Stored data:

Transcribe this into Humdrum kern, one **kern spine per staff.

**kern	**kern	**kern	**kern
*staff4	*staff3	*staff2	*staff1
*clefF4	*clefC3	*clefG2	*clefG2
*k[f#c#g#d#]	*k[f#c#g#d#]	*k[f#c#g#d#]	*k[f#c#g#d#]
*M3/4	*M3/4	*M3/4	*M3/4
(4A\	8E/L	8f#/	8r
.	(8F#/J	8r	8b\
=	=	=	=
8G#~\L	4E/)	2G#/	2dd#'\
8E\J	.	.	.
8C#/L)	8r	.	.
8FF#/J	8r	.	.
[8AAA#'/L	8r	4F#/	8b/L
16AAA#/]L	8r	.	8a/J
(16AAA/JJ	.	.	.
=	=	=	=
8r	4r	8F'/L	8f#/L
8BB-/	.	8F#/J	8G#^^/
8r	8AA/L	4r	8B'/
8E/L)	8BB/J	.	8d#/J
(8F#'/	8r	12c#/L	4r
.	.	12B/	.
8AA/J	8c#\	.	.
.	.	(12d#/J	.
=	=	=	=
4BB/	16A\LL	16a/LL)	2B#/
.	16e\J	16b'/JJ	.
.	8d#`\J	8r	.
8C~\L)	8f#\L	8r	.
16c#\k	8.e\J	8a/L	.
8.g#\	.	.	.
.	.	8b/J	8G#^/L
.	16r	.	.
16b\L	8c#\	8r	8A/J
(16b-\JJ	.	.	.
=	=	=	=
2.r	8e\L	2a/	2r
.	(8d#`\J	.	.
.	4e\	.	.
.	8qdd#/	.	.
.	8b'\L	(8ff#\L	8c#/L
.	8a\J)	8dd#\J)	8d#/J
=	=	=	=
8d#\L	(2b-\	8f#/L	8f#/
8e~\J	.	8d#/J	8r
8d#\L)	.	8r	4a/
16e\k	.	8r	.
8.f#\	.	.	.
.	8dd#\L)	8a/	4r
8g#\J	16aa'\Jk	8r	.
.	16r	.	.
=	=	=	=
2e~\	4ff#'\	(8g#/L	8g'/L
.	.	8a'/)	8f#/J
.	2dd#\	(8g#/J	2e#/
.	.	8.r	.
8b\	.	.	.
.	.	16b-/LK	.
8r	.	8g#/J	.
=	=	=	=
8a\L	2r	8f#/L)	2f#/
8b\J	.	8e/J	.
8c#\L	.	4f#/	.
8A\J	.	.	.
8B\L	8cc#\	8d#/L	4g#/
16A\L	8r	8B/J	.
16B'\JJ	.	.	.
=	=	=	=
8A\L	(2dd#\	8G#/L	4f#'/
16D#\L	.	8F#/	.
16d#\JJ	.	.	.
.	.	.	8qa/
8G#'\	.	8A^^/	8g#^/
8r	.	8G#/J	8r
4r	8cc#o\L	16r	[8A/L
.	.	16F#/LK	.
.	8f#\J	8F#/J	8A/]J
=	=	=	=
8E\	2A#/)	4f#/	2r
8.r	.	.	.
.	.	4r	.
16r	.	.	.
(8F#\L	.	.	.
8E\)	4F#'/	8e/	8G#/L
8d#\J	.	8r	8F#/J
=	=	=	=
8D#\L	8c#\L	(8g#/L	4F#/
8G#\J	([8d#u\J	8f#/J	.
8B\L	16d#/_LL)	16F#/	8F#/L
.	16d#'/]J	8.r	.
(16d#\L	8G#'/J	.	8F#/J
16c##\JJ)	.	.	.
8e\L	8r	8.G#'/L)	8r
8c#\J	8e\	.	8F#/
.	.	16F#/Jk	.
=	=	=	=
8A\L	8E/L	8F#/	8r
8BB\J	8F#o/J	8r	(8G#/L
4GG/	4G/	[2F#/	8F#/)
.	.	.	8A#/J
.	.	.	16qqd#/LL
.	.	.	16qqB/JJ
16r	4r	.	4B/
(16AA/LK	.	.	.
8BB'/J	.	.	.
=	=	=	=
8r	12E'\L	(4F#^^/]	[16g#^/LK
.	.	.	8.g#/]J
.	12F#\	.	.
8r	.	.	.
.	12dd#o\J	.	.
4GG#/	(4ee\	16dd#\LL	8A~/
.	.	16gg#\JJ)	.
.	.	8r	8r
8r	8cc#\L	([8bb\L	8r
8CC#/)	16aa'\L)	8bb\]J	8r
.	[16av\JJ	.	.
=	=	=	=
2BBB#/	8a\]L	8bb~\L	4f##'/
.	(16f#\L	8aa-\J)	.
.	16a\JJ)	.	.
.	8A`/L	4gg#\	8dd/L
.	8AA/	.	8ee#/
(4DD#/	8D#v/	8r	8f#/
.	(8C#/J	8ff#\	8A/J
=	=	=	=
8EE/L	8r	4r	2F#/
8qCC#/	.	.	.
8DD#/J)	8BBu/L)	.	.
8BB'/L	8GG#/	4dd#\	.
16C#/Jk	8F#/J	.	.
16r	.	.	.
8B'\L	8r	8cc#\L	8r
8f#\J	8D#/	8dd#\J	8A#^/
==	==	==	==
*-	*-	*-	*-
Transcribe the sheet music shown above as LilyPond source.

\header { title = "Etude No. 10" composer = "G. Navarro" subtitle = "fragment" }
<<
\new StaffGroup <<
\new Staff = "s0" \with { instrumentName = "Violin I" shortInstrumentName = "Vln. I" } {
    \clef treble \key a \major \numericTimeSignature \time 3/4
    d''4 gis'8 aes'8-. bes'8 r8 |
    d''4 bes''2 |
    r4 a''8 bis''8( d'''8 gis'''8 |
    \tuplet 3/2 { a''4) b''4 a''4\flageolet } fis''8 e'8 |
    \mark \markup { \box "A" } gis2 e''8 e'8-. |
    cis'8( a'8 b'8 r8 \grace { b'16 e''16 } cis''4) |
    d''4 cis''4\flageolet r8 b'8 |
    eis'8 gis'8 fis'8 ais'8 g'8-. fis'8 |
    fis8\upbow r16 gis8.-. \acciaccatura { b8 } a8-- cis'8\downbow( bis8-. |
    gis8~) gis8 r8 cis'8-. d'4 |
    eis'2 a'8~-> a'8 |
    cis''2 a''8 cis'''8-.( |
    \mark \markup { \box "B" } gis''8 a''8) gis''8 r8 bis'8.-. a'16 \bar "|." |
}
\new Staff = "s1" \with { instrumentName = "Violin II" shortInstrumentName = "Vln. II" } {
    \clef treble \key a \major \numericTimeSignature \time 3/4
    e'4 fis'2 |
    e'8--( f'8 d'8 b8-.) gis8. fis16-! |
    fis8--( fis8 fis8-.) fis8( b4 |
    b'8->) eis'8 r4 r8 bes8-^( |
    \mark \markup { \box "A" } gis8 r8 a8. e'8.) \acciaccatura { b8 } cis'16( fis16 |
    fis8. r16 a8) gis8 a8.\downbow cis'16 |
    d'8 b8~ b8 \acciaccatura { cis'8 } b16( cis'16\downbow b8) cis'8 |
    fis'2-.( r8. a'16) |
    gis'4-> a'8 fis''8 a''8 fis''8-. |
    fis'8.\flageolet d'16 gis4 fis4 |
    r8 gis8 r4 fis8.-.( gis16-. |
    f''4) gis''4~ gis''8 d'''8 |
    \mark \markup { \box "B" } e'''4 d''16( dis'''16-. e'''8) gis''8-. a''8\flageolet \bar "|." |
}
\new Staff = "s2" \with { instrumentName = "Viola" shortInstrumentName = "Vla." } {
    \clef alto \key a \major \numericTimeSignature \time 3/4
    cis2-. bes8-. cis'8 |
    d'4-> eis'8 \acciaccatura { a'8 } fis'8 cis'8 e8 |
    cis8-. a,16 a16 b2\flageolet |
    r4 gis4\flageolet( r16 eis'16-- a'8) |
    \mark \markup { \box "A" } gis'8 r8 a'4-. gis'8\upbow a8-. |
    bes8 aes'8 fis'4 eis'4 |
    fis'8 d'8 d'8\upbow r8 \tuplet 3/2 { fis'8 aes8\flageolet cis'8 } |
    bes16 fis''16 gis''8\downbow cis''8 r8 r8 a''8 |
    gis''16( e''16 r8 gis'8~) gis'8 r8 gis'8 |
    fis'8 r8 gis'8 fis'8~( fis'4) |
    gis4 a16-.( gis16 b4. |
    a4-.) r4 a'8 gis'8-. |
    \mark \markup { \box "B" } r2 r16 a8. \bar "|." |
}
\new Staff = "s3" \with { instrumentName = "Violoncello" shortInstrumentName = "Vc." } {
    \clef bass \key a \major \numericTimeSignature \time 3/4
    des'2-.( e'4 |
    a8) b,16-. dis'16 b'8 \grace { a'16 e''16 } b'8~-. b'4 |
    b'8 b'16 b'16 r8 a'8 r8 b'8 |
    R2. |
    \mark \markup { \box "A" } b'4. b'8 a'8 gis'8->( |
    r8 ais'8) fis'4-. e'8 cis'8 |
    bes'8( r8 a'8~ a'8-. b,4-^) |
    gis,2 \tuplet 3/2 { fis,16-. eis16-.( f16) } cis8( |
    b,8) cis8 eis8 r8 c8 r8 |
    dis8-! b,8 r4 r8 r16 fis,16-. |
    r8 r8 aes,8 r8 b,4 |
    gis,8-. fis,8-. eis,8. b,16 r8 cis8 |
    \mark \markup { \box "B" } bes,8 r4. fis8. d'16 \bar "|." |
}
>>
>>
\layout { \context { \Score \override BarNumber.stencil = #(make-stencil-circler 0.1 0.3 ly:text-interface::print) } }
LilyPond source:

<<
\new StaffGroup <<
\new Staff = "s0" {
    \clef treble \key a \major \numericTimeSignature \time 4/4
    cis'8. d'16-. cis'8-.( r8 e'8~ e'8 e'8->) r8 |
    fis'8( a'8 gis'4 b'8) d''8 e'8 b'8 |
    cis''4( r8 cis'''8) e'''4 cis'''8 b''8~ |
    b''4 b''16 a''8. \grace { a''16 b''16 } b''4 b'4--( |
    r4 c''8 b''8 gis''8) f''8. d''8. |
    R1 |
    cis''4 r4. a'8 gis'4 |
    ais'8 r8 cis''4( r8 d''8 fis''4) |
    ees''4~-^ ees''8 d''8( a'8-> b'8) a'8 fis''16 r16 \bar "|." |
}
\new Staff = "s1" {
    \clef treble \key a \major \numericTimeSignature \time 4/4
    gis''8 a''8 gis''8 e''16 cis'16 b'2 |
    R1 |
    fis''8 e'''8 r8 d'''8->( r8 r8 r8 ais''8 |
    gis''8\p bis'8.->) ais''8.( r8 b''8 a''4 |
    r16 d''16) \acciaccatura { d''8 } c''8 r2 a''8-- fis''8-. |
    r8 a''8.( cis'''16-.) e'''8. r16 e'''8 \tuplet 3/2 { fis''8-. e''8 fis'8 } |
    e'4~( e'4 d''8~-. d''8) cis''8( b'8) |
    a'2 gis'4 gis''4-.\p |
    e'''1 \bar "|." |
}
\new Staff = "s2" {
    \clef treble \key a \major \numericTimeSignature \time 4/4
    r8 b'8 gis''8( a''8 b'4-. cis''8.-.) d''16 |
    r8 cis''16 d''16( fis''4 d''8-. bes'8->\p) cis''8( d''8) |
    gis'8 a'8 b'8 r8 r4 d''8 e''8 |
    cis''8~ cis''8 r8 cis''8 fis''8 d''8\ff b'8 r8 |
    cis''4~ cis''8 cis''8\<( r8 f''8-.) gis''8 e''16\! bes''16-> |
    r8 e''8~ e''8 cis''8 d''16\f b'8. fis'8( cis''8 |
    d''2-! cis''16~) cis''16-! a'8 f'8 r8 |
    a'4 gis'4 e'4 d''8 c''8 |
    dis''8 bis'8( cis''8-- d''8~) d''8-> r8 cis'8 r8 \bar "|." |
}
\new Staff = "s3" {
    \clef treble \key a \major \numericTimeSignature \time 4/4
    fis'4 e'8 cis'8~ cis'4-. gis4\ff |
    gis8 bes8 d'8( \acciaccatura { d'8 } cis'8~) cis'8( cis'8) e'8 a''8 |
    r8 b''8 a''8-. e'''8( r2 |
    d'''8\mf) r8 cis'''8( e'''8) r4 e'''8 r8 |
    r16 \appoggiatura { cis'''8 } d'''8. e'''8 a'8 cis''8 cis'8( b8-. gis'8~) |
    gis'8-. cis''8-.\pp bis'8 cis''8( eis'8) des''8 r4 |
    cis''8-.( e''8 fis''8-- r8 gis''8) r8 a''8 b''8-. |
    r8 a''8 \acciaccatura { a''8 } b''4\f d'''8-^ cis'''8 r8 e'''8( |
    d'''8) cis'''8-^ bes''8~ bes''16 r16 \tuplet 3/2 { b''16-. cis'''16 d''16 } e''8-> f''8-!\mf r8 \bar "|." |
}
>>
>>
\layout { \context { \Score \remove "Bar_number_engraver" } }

- _INSTRUCTION_: Pull out each line in the entries above that contains the string "tuplet", and copy those lines unchanged.

- _REPLY_:
    \tuplet 3/2 { a''4) b''4 a''4\flageolet } fis''8 e'8 |
    fis'8 d'8 d'8\upbow r8 \tuplet 3/2 { fis'8 aes8\flageolet cis'8 } |
    gis,2 \tuplet 3/2 { fis,16-. eis16-.( f16) } cis8( |
    r8 a''8.( cis'''16-.) e'''8. r16 e'''8 \tuplet 3/2 { fis''8-. e''8 fis'8 } |
    d'''8) cis'''8-^ bes''8~ bes''16 r16 \tuplet 3/2 { b''16-. cis'''16 d''16 } e''8-> f''8-!\mf r8 \bar "|." |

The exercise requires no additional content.